#### WHAT IS NEEDED
Begin at the line containing "grey ball: 3 -> 0" and restate it and each line after it exactly, up to and including the last line below. Leave pictures out.

[Dataset excerpts]
════

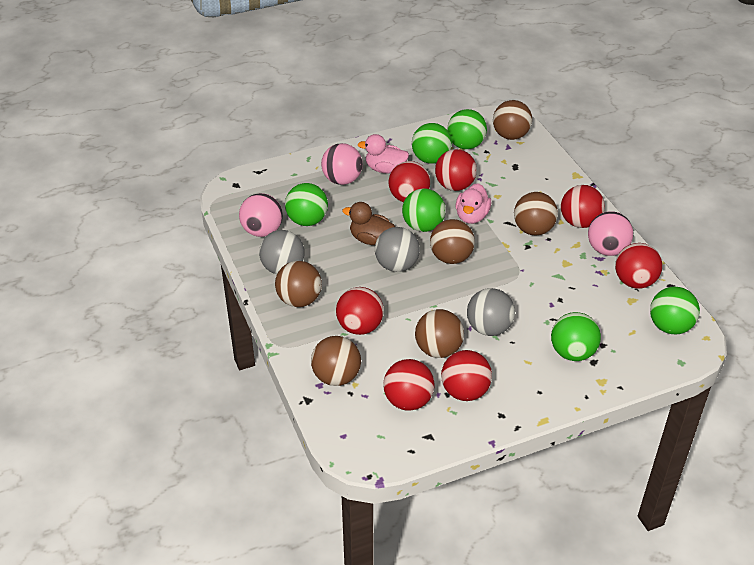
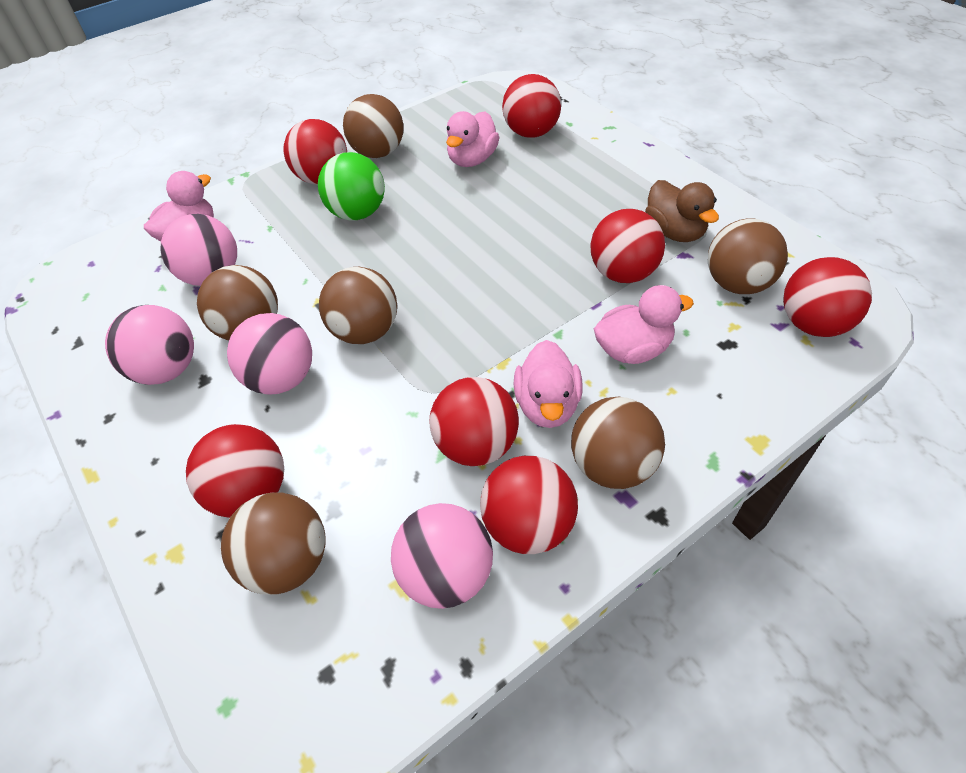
green ball: 6 -> 1
grey ball: 3 -> 0
pink ball: 3 -> 4
pink duck: 2 -> 4

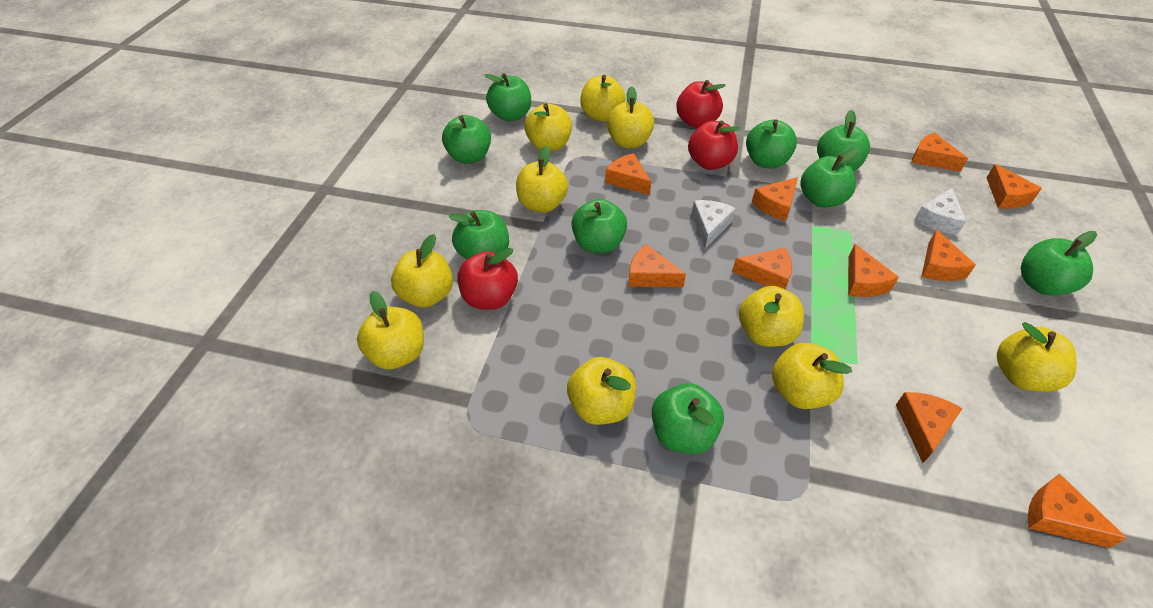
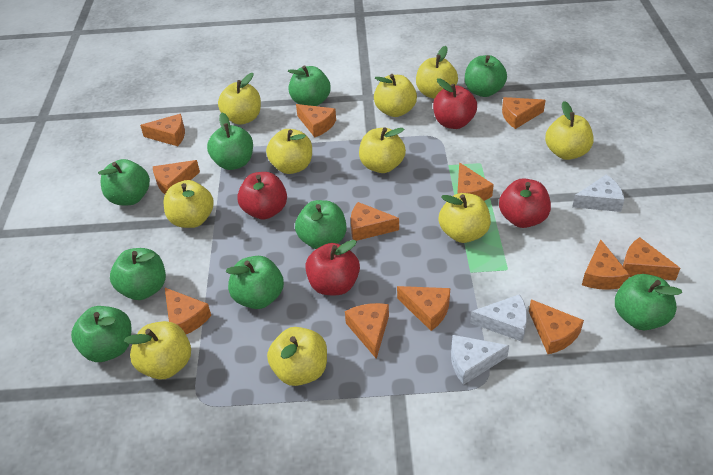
orange cheese: 10 -> 12
red apple: 3 -> 4
white cheese: 2 -> 3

════

#### EXERCISE RESULT
grey ball: 3 -> 0
pink ball: 3 -> 4
pink duck: 2 -> 4

orange cheese: 10 -> 12
red apple: 3 -> 4
white cheese: 2 -> 3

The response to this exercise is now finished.